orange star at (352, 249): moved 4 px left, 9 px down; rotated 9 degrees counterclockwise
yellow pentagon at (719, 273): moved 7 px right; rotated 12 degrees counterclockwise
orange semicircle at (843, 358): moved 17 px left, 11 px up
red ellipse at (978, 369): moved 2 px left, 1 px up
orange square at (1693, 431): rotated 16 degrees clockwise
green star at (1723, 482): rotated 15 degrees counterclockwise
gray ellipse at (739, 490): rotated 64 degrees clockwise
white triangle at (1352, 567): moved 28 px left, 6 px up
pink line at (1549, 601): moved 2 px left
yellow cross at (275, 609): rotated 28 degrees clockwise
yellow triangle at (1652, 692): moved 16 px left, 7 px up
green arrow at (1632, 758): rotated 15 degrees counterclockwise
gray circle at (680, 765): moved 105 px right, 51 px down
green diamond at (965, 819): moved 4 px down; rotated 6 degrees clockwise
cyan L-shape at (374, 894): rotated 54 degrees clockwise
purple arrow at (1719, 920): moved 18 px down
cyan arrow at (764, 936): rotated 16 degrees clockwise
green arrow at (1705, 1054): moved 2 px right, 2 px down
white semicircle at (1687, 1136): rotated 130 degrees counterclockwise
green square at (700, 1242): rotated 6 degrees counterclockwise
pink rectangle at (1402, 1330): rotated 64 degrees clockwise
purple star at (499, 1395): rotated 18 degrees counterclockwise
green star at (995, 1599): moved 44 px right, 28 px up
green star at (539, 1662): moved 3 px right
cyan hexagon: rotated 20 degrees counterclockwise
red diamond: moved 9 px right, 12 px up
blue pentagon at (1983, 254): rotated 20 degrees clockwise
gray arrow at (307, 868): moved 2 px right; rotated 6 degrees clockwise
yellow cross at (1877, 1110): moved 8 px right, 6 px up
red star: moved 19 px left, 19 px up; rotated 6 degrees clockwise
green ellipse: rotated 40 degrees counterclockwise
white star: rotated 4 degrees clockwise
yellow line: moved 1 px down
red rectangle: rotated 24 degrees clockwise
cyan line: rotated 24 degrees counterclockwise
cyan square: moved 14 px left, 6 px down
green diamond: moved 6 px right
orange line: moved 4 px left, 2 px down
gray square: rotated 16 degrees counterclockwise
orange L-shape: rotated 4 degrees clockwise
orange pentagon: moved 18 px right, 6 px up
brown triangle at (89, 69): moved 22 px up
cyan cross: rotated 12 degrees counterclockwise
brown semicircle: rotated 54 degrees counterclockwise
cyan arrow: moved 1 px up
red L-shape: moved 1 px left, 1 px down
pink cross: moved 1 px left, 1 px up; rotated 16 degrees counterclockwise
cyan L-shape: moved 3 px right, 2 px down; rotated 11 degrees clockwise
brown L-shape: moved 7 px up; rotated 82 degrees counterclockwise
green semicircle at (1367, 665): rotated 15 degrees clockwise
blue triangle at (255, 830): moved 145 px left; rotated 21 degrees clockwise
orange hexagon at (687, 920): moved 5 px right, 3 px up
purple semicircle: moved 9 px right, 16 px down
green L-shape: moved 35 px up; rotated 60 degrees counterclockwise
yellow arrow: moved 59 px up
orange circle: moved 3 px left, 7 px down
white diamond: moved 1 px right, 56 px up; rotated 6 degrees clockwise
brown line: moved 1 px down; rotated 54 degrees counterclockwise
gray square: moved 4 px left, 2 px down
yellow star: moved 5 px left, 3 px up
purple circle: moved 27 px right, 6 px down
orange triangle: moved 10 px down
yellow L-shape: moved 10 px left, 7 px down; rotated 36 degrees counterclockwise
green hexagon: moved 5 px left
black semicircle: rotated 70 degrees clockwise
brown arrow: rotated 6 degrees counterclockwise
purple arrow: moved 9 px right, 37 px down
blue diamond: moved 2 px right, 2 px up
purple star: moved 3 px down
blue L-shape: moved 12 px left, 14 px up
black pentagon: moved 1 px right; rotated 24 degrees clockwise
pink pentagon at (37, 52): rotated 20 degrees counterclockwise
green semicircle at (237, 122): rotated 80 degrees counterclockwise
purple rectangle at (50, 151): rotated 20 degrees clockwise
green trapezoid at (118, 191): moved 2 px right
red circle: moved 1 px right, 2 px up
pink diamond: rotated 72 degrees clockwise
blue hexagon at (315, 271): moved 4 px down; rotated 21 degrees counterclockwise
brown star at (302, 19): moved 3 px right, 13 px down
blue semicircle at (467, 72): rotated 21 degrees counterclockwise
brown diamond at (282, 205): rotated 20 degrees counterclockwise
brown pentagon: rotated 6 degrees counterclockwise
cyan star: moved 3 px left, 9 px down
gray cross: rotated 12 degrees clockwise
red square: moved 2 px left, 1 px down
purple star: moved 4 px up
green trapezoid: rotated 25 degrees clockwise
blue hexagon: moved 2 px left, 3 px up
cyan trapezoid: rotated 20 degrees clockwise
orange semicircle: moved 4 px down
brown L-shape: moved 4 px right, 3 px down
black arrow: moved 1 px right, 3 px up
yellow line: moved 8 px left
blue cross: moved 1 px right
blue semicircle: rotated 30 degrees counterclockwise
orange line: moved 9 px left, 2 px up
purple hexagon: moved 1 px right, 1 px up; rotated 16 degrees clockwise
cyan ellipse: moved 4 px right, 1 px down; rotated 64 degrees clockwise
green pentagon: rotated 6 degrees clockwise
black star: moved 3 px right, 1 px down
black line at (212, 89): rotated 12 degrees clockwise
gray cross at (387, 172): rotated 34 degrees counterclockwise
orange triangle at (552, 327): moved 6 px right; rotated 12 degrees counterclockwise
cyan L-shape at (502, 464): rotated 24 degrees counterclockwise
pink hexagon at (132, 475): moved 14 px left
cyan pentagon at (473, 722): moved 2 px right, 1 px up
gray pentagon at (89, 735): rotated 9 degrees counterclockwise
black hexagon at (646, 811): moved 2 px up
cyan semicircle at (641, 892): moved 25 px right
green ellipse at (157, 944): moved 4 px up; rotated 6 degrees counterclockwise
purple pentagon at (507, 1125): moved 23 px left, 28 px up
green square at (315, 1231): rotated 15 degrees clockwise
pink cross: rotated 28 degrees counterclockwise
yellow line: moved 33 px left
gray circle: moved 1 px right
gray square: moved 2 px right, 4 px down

◇ ◇ ◇

Work item. What is needed is every line of the records that contains the word "rectangle".

Output of the exercise.
pink rectangle at (1402, 1330): rotated 64 degrees clockwise
red rectangle: rotated 24 degrees clockwise
purple rectangle at (50, 151): rotated 20 degrees clockwise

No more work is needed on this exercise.